> **Goal of the exercise**
Copy down every line of the data that follows exactly. Omit the pictures.

> **Provided records**
-------
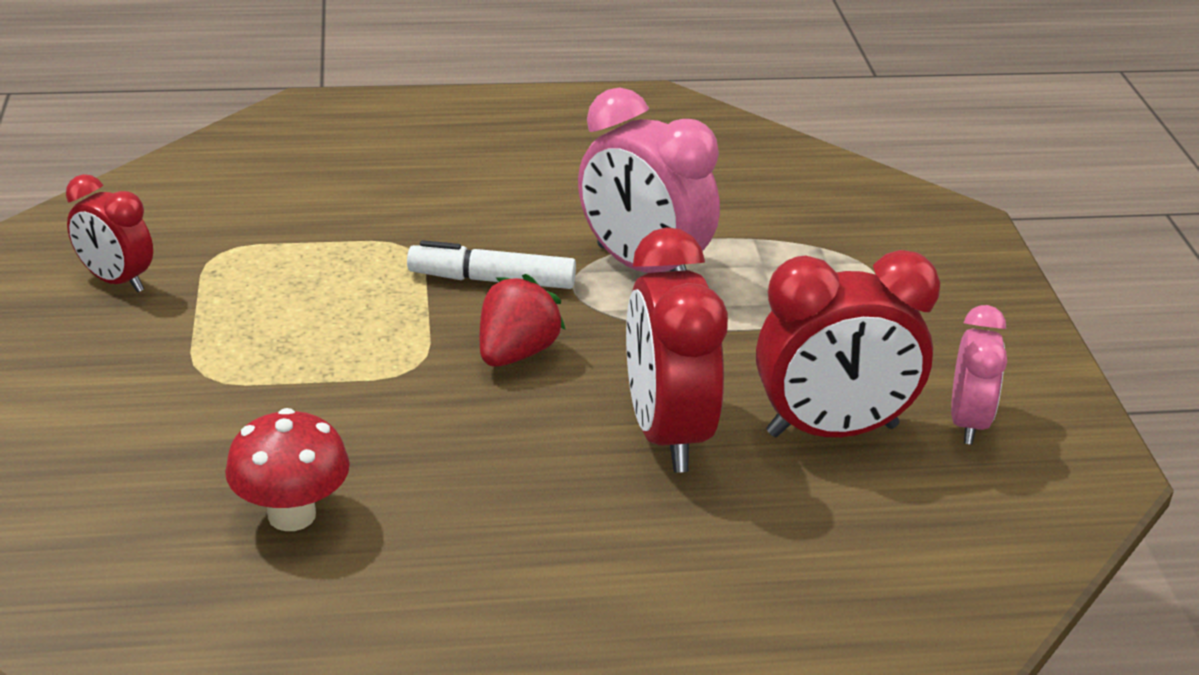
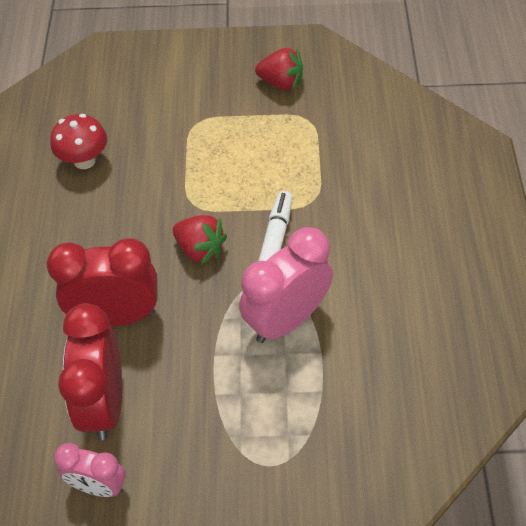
camera: 100 degrees right, 20 degrees up
(116, 281) = (281, 83): red clock -> red strawberry

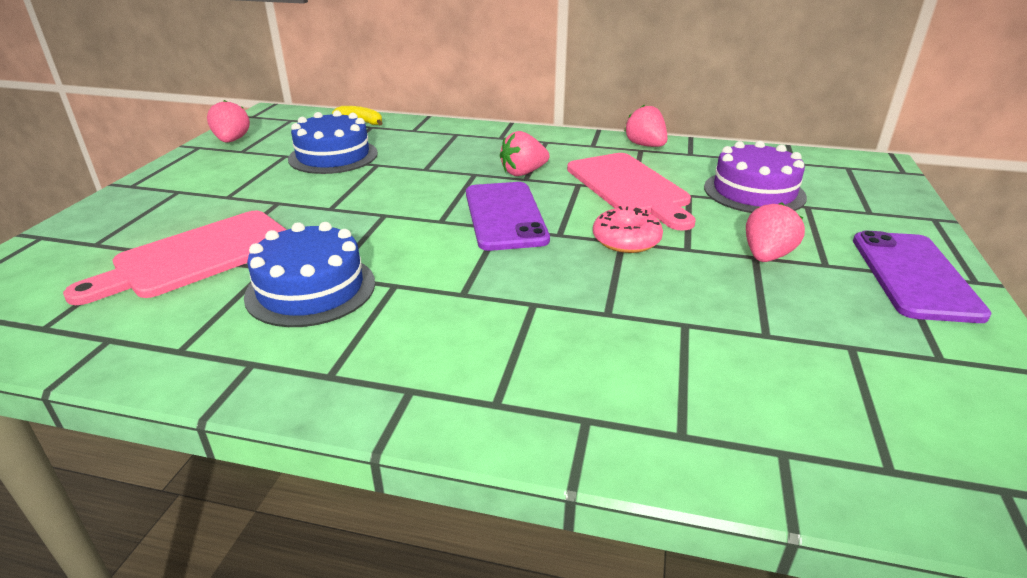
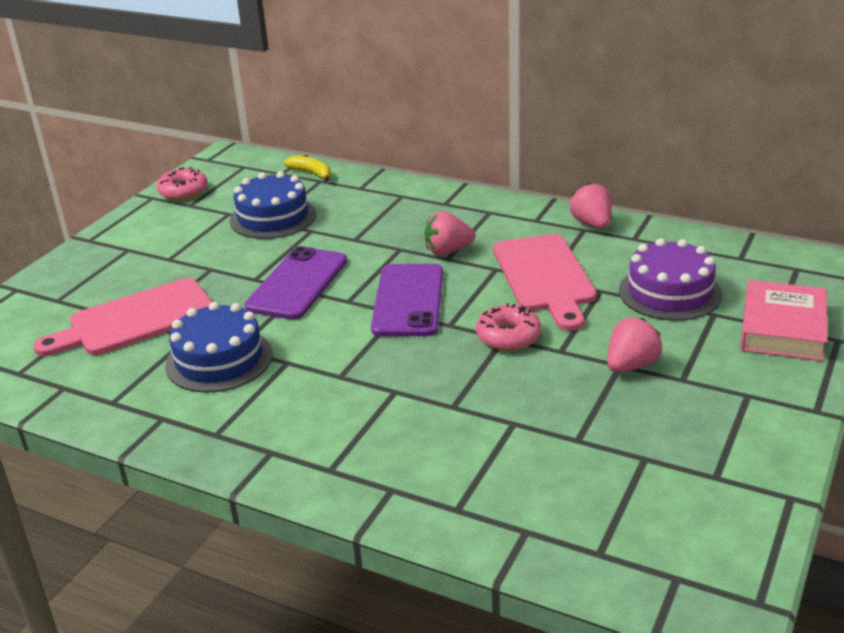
camera: 15 degrees right, 0 degrees up
(232, 141) = (183, 191): pink strawberry -> pink donut
(878, 213) = (782, 328): none -> pink book
(914, 276) = (759, 399): purple phone -> purple phone (297, 284)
-------
> **Written answer**
camera: 100 degrees right, 20 degrees up
(116, 281) = (281, 83): red clock -> red strawberry

camera: 15 degrees right, 0 degrees up
(232, 141) = (183, 191): pink strawberry -> pink donut
(878, 213) = (782, 328): none -> pink book
(914, 276) = (759, 399): purple phone -> purple phone (297, 284)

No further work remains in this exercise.